## [DESCRIPTION OF THE TASK]
With pictures left out, extract every line between the start of the records below and the line holding "(491, 545) = (313, 428): green donut -> none", inclusive.

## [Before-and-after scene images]
____

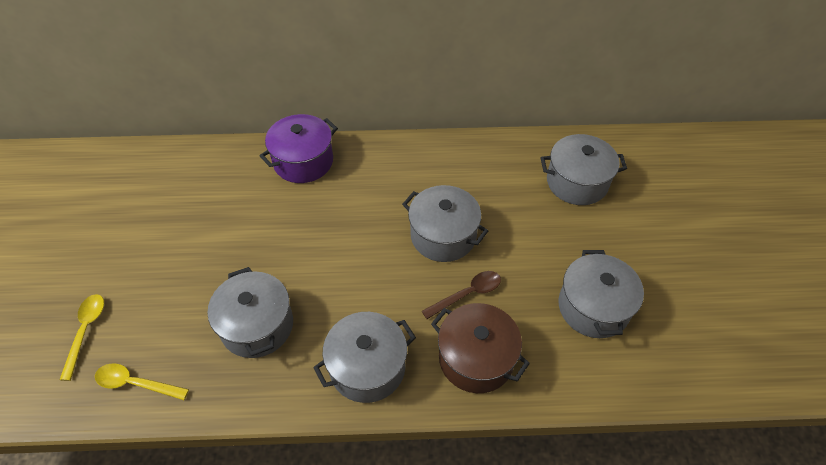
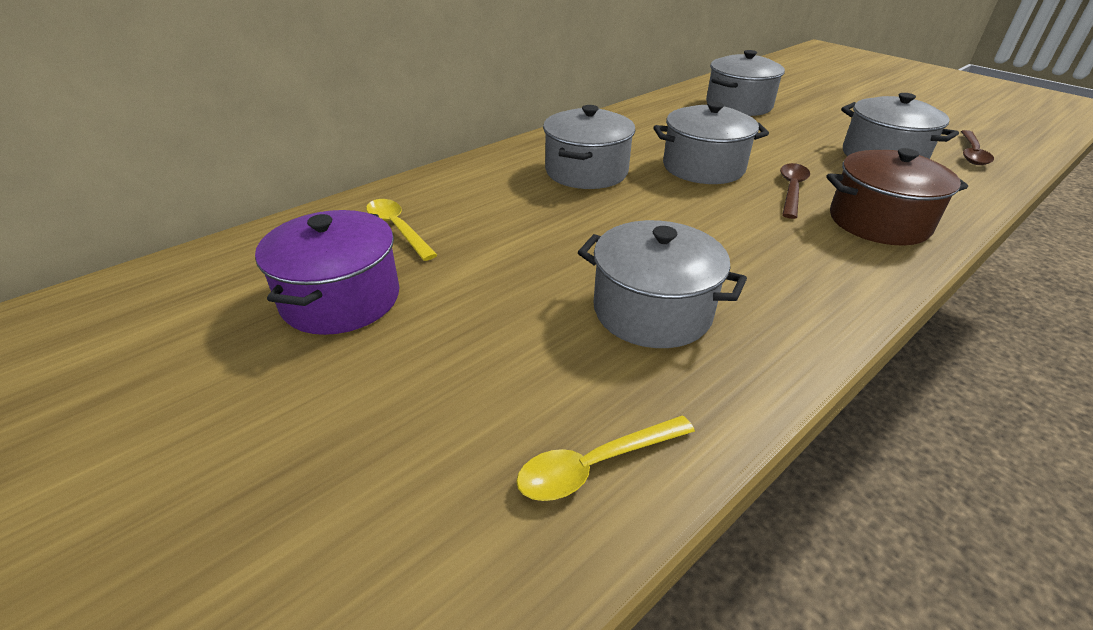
camera: 40 degrees left, 15 degrees down
(86, 331) = (413, 462): yellow spoon -> yellow spoon (397, 228)
(303, 161) = (479, 176): purple pot -> purple pot (341, 299)
(367, 367) = (816, 277): grey pot -> grey pot (586, 171)
(677, 352) = (971, 153): none -> brown spoon

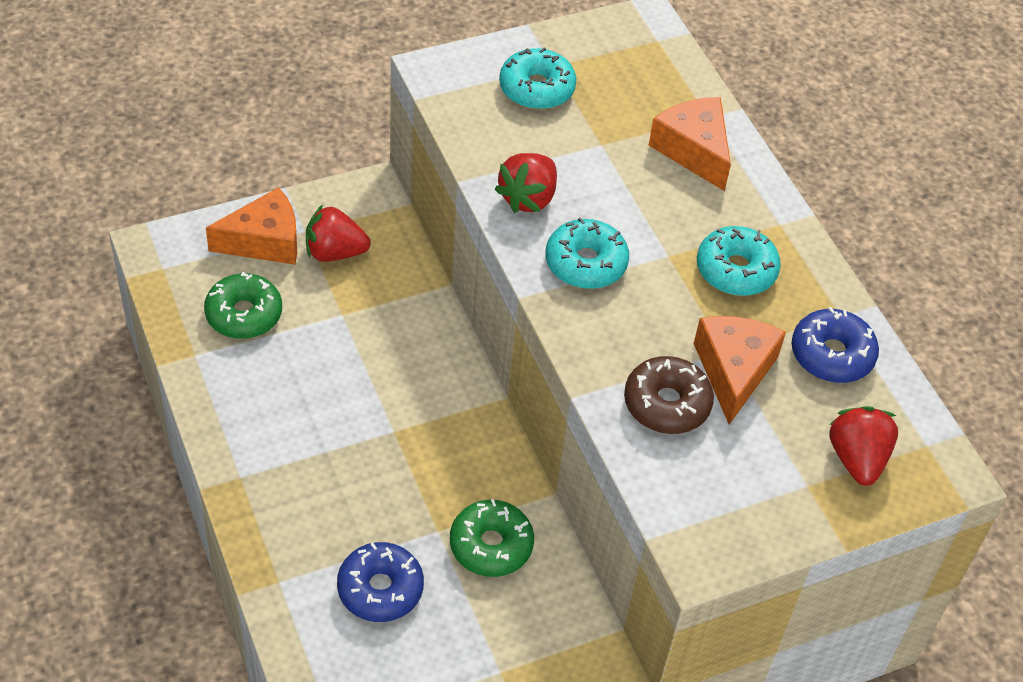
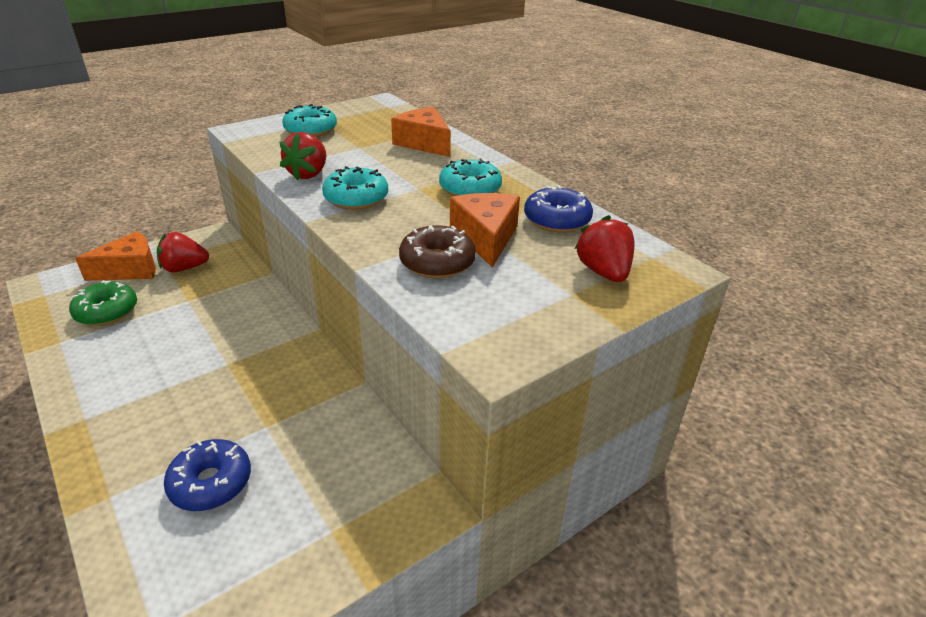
camera: 10 degrees left, 15 degrees down
(491, 545) = (313, 428): green donut -> none

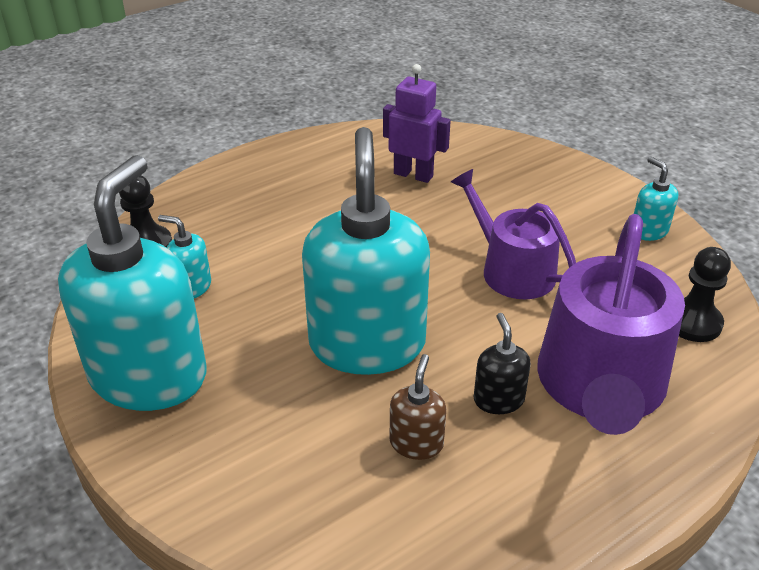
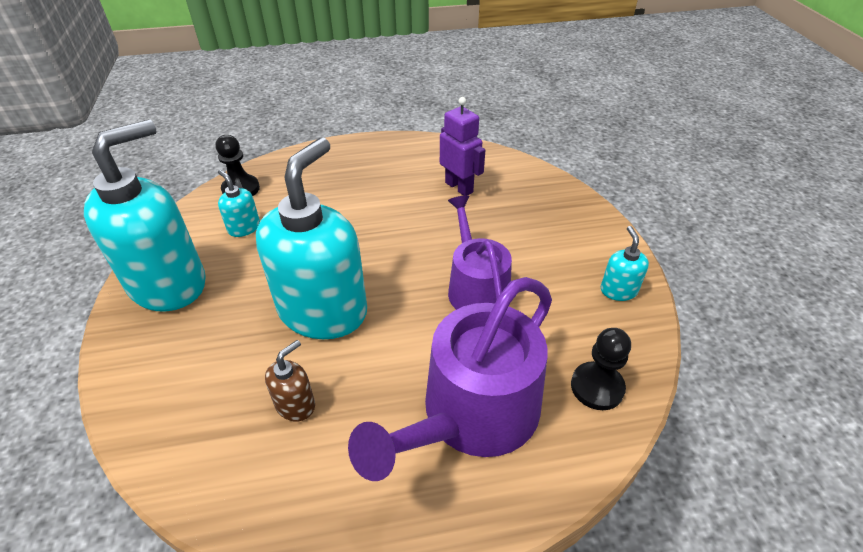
camera: 25 degrees right, 5 degrees up
(498, 399) = (382, 393): black soap dispenser -> none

____

## [WRITTEN SOLUTION]
camera: 40 degrees left, 15 degrees down
(86, 331) = (413, 462): yellow spoon -> yellow spoon (397, 228)
(303, 161) = (479, 176): purple pot -> purple pot (341, 299)
(367, 367) = (816, 277): grey pot -> grey pot (586, 171)
(677, 352) = (971, 153): none -> brown spoon

camera: 10 degrees left, 15 degrees down
(491, 545) = (313, 428): green donut -> none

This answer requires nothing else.